### TASK OBJECTIVE
Reproduce every entry exactly and leave its pictures out.
[[ AVAILABLE DATA, beginning ]]
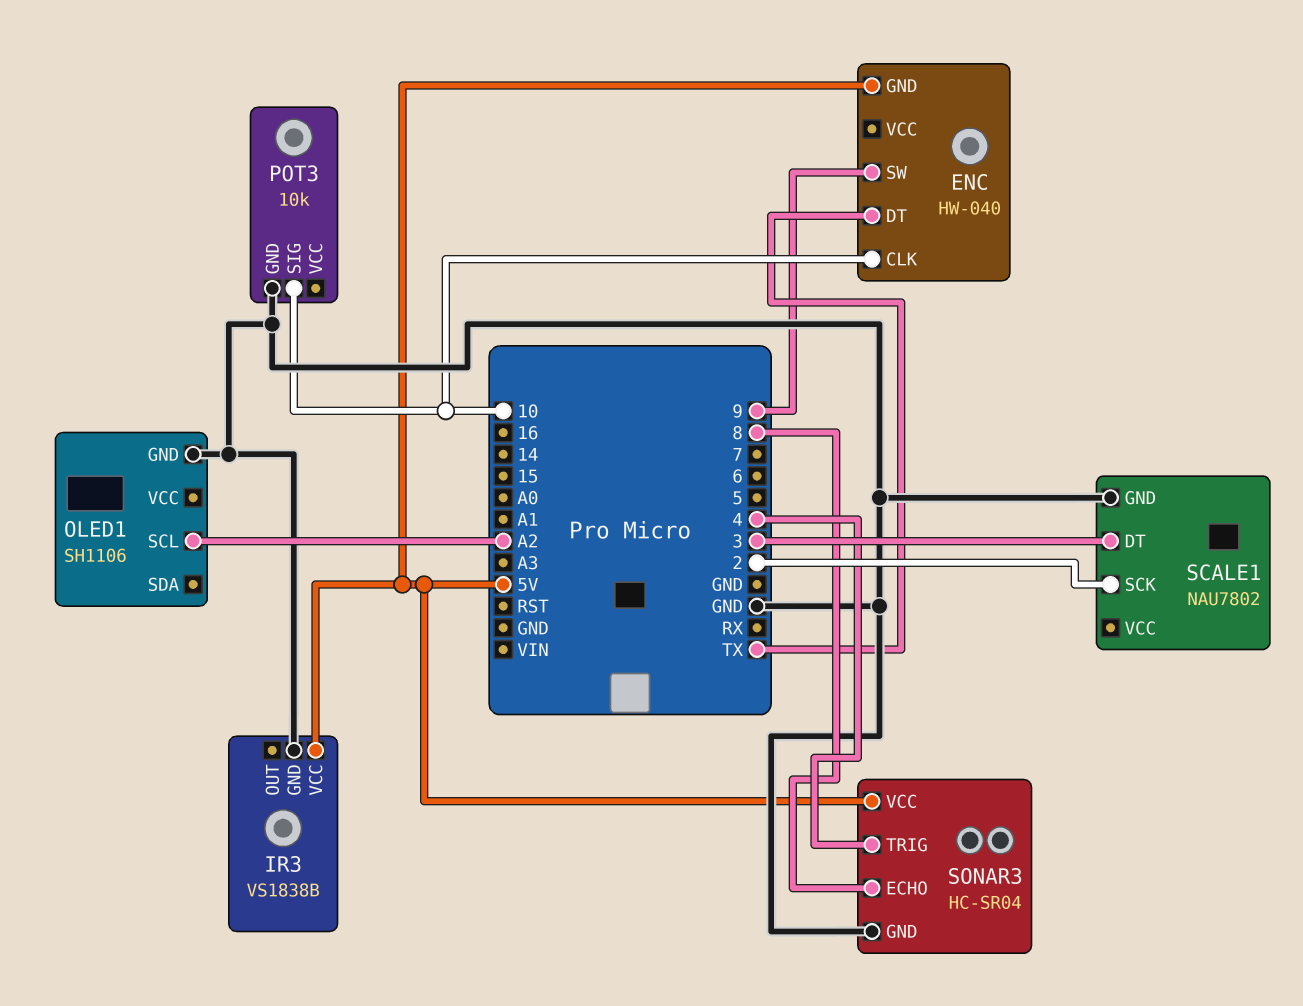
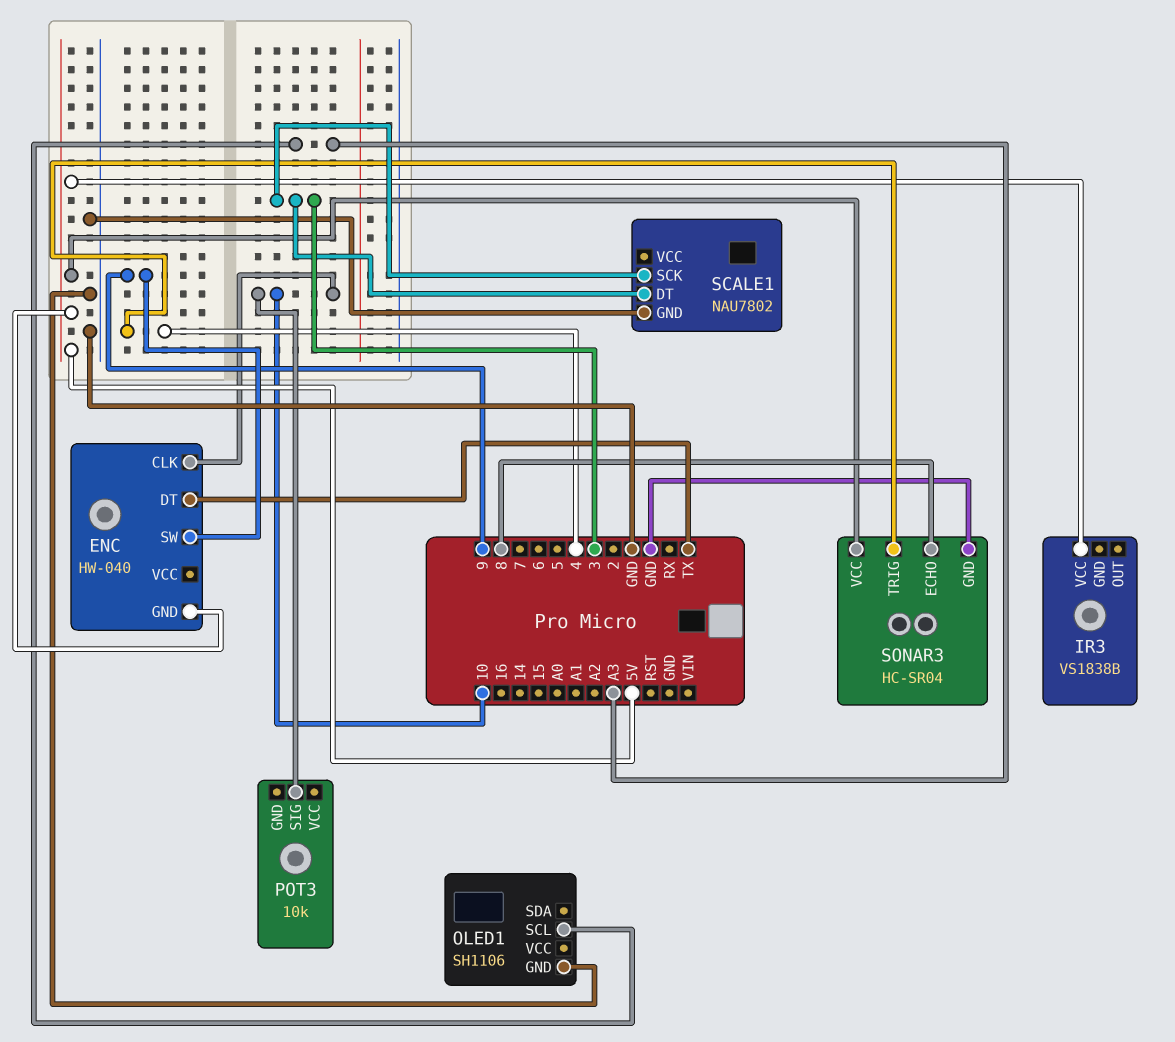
IR3 pin GND: GND -> none
OLED1 pin SCL: A2 -> A3
POT3 pin GND: GND -> none
SCALE1 pin SCK: 2 -> 3

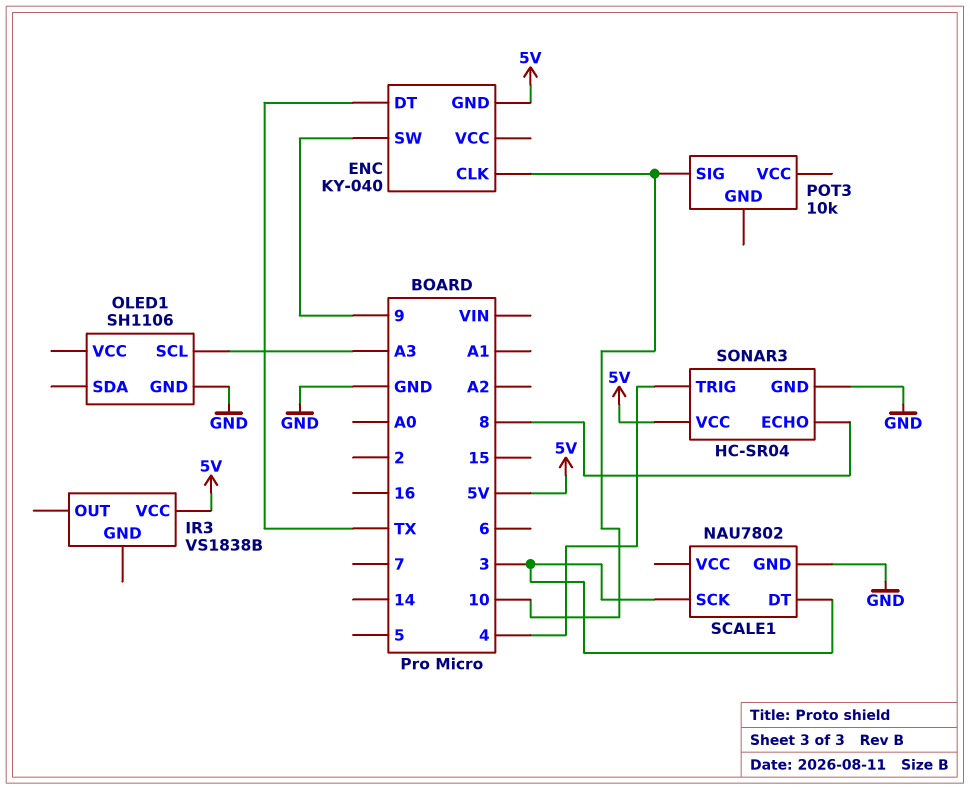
ENC: HW-040 -> KY-040

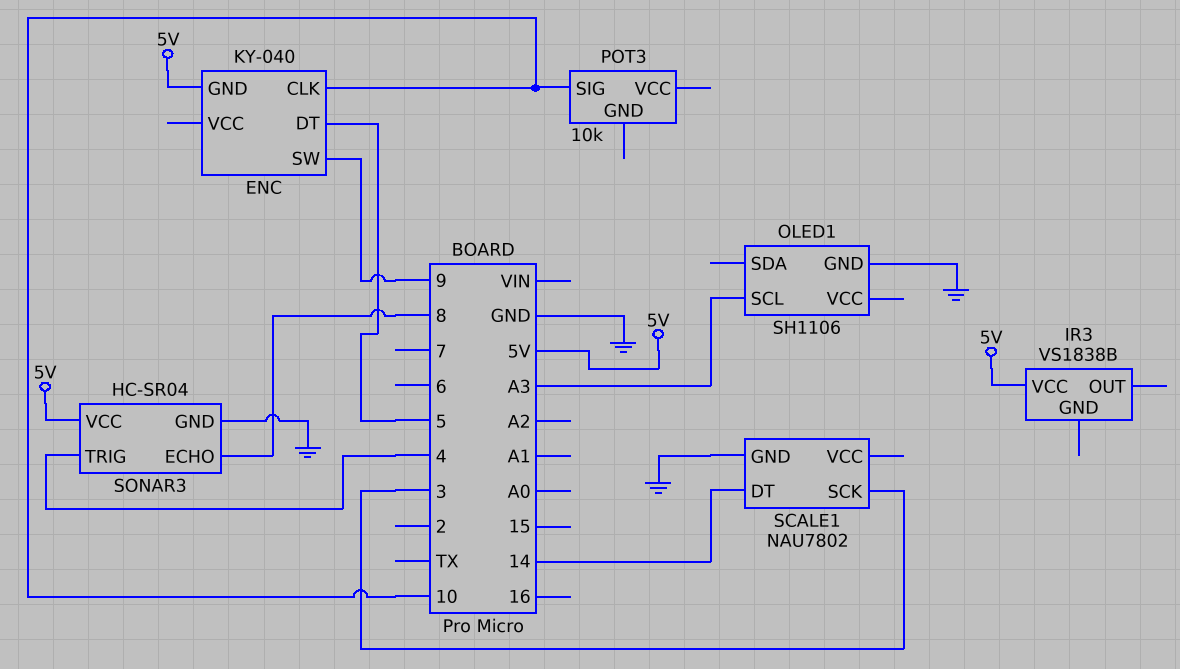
ENC pin DT: TX -> 5
SCALE1 pin DT: 3 -> 14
[[ AVAILABLE DATA, end ]]
### EXERCISE RESULT
IR3 pin GND: GND -> none
OLED1 pin SCL: A2 -> A3
POT3 pin GND: GND -> none
SCALE1 pin SCK: 2 -> 3

ENC: HW-040 -> KY-040

ENC pin DT: TX -> 5
SCALE1 pin DT: 3 -> 14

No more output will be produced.